DATA LISTING
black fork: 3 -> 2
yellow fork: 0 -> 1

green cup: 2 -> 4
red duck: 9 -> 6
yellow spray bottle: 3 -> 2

REQUIRED ACTION
Exactly the lines from the one with "yellow fork: 0 -> 1" through the last line of the listing above must make up your answer.

RESPONSE FOR THIS EXERCISE
yellow fork: 0 -> 1

green cup: 2 -> 4
red duck: 9 -> 6
yellow spray bottle: 3 -> 2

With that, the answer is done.